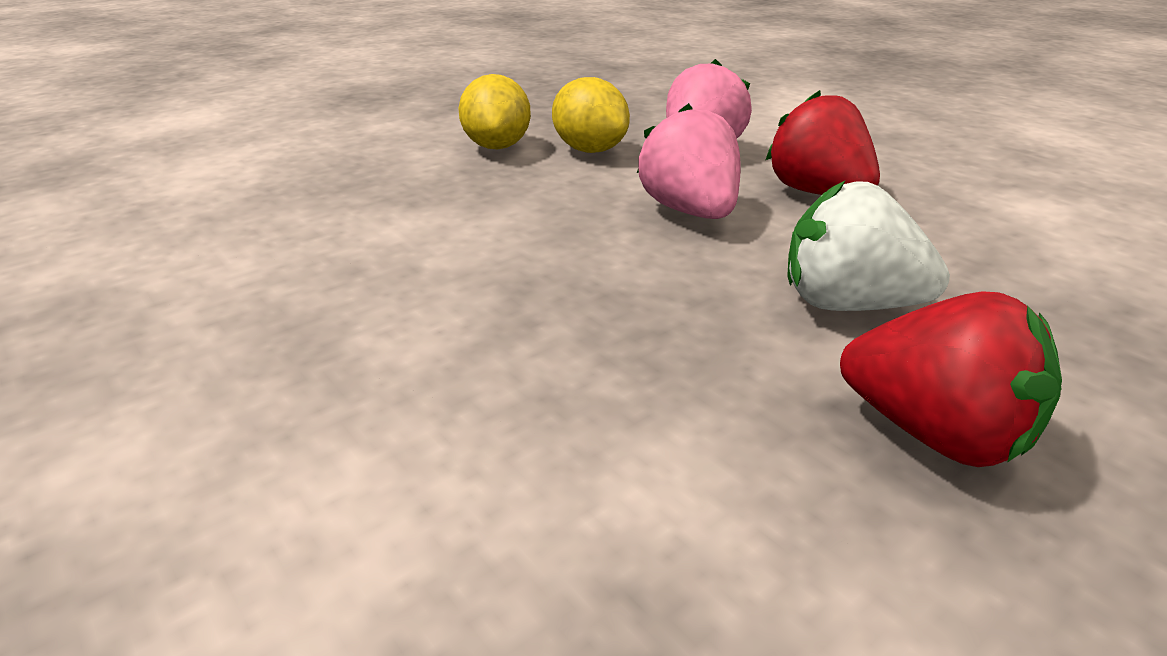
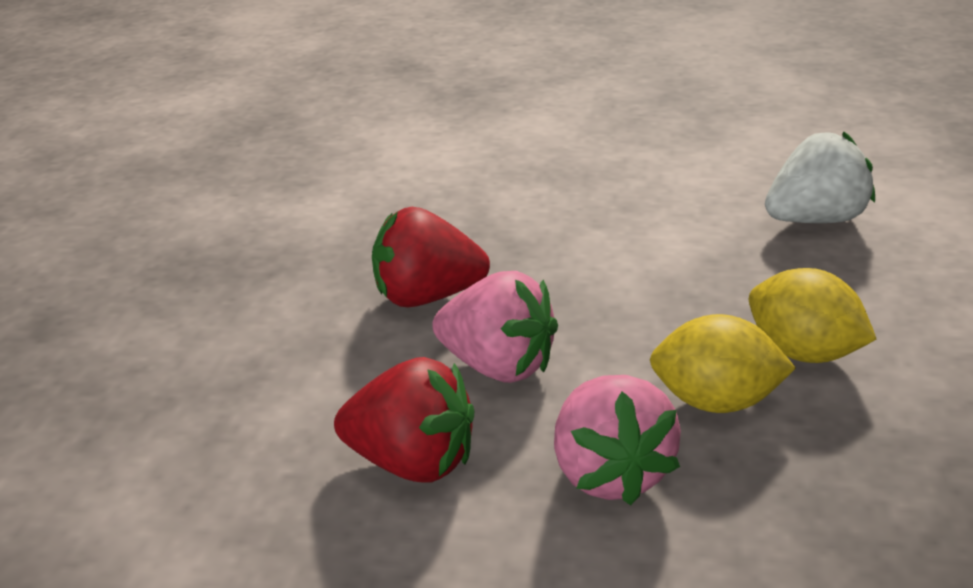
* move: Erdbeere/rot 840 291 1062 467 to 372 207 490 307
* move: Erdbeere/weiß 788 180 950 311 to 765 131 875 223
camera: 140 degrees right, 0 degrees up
++++++++
Print out all the material above exactly as it appears, omitting the images.

* move: Erdbeere/rot 840 291 1062 467 to 372 207 490 307
* move: Erdbeere/weiß 788 180 950 311 to 765 131 875 223
camera: 140 degrees right, 0 degrees up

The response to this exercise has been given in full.